··· Records for the task ···

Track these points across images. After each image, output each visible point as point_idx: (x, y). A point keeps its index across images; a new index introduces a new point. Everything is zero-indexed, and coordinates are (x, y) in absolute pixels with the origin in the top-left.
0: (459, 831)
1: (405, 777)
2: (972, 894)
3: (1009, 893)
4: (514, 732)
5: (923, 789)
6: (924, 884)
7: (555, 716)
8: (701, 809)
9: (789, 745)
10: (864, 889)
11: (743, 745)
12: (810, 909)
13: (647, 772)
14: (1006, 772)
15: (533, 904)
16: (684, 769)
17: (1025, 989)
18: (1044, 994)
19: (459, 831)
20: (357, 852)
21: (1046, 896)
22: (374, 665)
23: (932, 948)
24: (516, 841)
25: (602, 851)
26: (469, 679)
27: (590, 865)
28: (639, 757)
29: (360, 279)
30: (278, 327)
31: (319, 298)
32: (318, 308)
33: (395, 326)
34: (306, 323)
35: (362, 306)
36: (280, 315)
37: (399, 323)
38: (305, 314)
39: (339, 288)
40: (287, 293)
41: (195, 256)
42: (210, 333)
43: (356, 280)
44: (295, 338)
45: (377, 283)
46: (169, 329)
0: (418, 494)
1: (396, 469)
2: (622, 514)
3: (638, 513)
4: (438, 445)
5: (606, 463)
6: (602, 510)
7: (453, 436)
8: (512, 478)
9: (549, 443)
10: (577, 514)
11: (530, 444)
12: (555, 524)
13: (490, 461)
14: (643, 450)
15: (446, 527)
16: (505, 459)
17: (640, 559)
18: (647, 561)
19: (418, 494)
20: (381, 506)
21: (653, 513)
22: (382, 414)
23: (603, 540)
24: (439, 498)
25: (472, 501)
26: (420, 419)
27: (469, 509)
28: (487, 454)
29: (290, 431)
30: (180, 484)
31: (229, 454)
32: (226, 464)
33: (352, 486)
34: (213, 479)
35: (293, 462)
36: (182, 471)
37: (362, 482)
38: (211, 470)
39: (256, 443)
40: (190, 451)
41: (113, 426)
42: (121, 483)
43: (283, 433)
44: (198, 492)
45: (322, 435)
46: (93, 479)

···

> [What the task asks]
Reproduce the records above line for line, unchanged.

> [Solution to this task]
Track these points across images. After each image, output each visible point as point_idx: (x, y). A point keeps its index across images; a new index introduces a new point. Everything is zero-indexed, and coordinates are (x, y) in absolute pixels with the origin in the top-left.
0: (459, 831)
1: (405, 777)
2: (972, 894)
3: (1009, 893)
4: (514, 732)
5: (923, 789)
6: (924, 884)
7: (555, 716)
8: (701, 809)
9: (789, 745)
10: (864, 889)
11: (743, 745)
12: (810, 909)
13: (647, 772)
14: (1006, 772)
15: (533, 904)
16: (684, 769)
17: (1025, 989)
18: (1044, 994)
19: (459, 831)
20: (357, 852)
21: (1046, 896)
22: (374, 665)
23: (932, 948)
24: (516, 841)
25: (602, 851)
26: (469, 679)
27: (590, 865)
28: (639, 757)
29: (360, 279)
30: (278, 327)
31: (319, 298)
32: (318, 308)
33: (395, 326)
34: (306, 323)
35: (362, 306)
36: (280, 315)
37: (399, 323)
38: (305, 314)
39: (339, 288)
40: (287, 293)
41: (195, 256)
42: (210, 333)
43: (356, 280)
44: (295, 338)
45: (377, 283)
46: (169, 329)
0: (418, 494)
1: (396, 469)
2: (622, 514)
3: (638, 513)
4: (438, 445)
5: (606, 463)
6: (602, 510)
7: (453, 436)
8: (512, 478)
9: (549, 443)
10: (577, 514)
11: (530, 444)
12: (555, 524)
13: (490, 461)
14: (643, 450)
15: (446, 527)
16: (505, 459)
17: (640, 559)
18: (647, 561)
19: (418, 494)
20: (381, 506)
21: (653, 513)
22: (382, 414)
23: (603, 540)
24: (439, 498)
25: (472, 501)
26: (420, 419)
27: (469, 509)
28: (487, 454)
29: (290, 431)
30: (180, 484)
31: (229, 454)
32: (226, 464)
33: (352, 486)
34: (213, 479)
35: (293, 462)
36: (182, 471)
37: (362, 482)
38: (211, 470)
39: (256, 443)
40: (190, 451)
41: (113, 426)
42: (121, 483)
43: (283, 433)
44: (198, 492)
45: (322, 435)
46: (93, 479)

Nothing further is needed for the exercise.